Repeat the data that follows verbatim. Images are not part of the copy.

-- DATA SHOWN --
════════
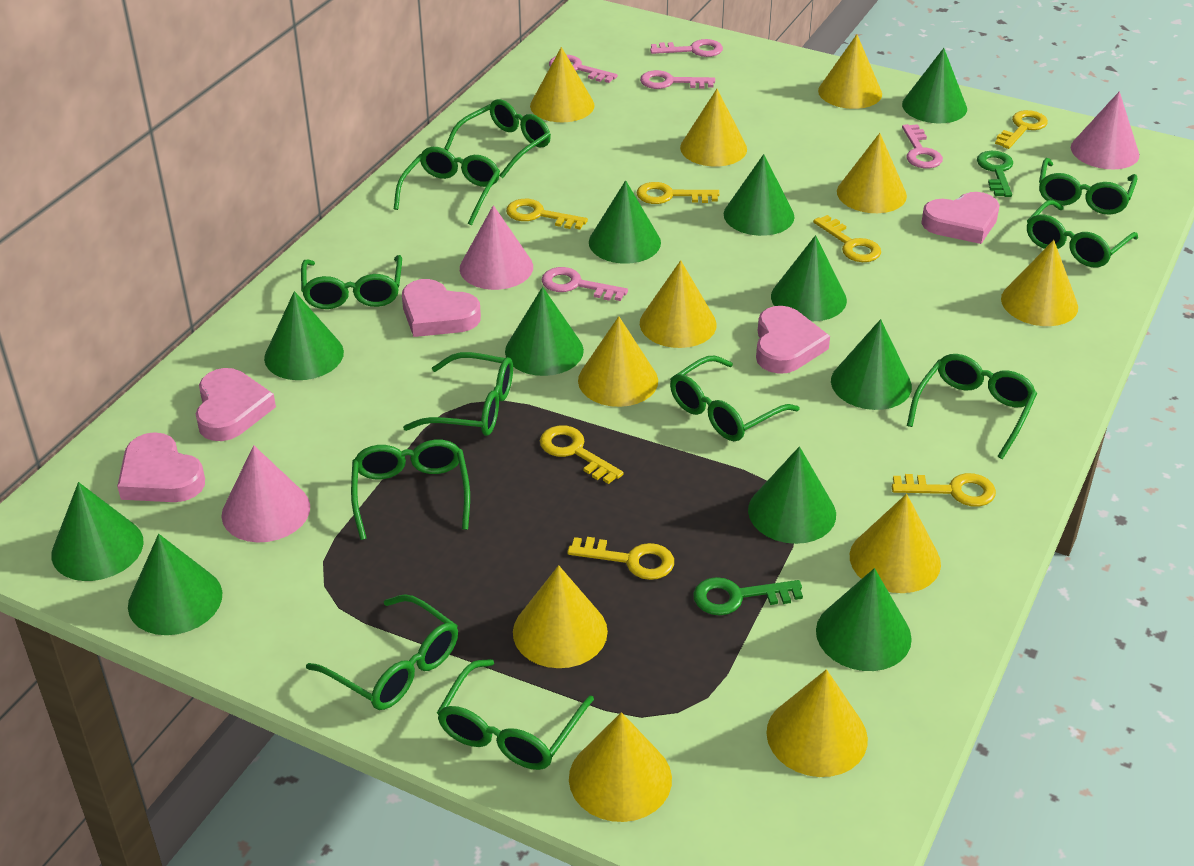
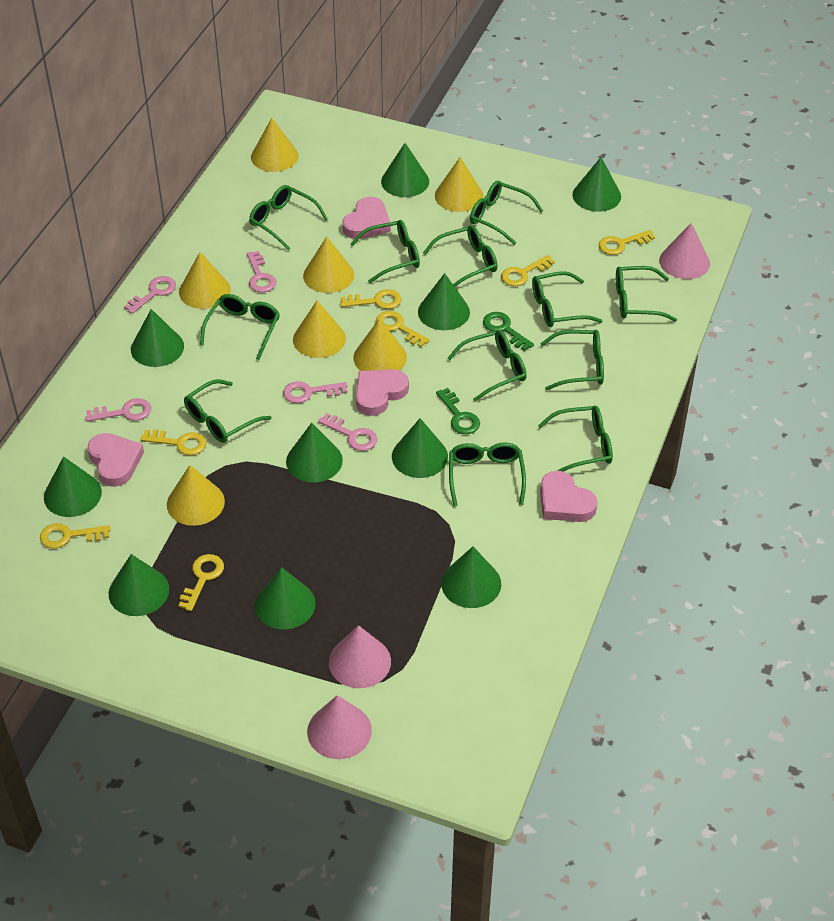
green cone: 11 -> 10
green glasses: 11 -> 12
pink heart: 5 -> 4
yellow cone: 11 -> 7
════════
-- ANSWER TO THIS TASK --
green cone: 11 -> 10
green glasses: 11 -> 12
pink heart: 5 -> 4
yellow cone: 11 -> 7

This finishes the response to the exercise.